SUPPLIED RECORDS:
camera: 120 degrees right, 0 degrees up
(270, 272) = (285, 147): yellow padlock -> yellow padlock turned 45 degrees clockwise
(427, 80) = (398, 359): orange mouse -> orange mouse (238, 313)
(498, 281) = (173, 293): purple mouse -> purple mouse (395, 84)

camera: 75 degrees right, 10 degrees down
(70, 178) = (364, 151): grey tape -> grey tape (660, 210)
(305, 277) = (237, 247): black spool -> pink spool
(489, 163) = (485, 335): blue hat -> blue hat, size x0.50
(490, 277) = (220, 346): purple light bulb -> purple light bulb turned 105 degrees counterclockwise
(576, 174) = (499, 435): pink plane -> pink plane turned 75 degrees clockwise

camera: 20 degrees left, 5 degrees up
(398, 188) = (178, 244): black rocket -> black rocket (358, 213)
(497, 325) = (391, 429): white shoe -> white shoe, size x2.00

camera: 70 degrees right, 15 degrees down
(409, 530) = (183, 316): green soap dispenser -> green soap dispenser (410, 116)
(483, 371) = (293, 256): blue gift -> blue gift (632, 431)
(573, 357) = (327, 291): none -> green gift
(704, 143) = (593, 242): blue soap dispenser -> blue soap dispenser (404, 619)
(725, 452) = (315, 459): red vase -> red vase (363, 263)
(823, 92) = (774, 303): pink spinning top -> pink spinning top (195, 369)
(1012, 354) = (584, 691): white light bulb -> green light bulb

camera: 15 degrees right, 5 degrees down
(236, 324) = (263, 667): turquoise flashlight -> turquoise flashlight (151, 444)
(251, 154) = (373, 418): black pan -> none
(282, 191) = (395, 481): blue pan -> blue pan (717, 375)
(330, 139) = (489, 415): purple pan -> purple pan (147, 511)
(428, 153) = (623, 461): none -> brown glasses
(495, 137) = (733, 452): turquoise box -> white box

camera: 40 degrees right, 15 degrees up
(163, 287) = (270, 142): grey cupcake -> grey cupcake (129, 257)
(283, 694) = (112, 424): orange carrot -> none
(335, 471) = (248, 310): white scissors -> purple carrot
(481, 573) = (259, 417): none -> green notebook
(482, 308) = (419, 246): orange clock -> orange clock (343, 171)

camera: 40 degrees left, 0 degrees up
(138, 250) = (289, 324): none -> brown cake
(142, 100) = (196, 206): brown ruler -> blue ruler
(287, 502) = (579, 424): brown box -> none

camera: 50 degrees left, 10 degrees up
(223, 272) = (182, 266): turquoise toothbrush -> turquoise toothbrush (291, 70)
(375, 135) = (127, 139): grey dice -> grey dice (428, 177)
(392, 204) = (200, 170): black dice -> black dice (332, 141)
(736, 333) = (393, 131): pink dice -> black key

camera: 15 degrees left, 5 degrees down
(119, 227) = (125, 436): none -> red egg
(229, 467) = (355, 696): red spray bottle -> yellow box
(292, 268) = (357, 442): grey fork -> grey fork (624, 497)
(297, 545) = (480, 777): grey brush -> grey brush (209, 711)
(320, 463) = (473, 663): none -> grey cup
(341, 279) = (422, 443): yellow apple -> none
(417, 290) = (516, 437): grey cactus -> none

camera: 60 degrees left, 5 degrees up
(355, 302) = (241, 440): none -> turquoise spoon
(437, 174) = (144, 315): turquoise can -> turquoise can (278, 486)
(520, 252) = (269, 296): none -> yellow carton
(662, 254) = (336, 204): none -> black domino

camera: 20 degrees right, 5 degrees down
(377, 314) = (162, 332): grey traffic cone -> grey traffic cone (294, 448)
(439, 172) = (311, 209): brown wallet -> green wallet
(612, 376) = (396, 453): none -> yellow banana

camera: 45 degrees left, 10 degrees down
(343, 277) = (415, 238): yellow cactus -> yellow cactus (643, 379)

WHAT THE EXERCISE ASKS: Copy out the lines above word for word, stopping after the line containing "(481, 573) = (259, 417): none".

FINAL ANSWER:
camera: 120 degrees right, 0 degrees up
(270, 272) = (285, 147): yellow padlock -> yellow padlock turned 45 degrees clockwise
(427, 80) = (398, 359): orange mouse -> orange mouse (238, 313)
(498, 281) = (173, 293): purple mouse -> purple mouse (395, 84)

camera: 75 degrees right, 10 degrees down
(70, 178) = (364, 151): grey tape -> grey tape (660, 210)
(305, 277) = (237, 247): black spool -> pink spool
(489, 163) = (485, 335): blue hat -> blue hat, size x0.50
(490, 277) = (220, 346): purple light bulb -> purple light bulb turned 105 degrees counterclockwise
(576, 174) = (499, 435): pink plane -> pink plane turned 75 degrees clockwise

camera: 20 degrees left, 5 degrees up
(398, 188) = (178, 244): black rocket -> black rocket (358, 213)
(497, 325) = (391, 429): white shoe -> white shoe, size x2.00

camera: 70 degrees right, 15 degrees down
(409, 530) = (183, 316): green soap dispenser -> green soap dispenser (410, 116)
(483, 371) = (293, 256): blue gift -> blue gift (632, 431)
(573, 357) = (327, 291): none -> green gift
(704, 143) = (593, 242): blue soap dispenser -> blue soap dispenser (404, 619)
(725, 452) = (315, 459): red vase -> red vase (363, 263)
(823, 92) = (774, 303): pink spinning top -> pink spinning top (195, 369)
(1012, 354) = (584, 691): white light bulb -> green light bulb

camera: 15 degrees right, 5 degrees down
(236, 324) = (263, 667): turquoise flashlight -> turquoise flashlight (151, 444)
(251, 154) = (373, 418): black pan -> none
(282, 191) = (395, 481): blue pan -> blue pan (717, 375)
(330, 139) = (489, 415): purple pan -> purple pan (147, 511)
(428, 153) = (623, 461): none -> brown glasses
(495, 137) = (733, 452): turquoise box -> white box

camera: 40 degrees right, 15 degrees up
(163, 287) = (270, 142): grey cupcake -> grey cupcake (129, 257)
(283, 694) = (112, 424): orange carrot -> none
(335, 471) = (248, 310): white scissors -> purple carrot
(481, 573) = (259, 417): none -> green notebook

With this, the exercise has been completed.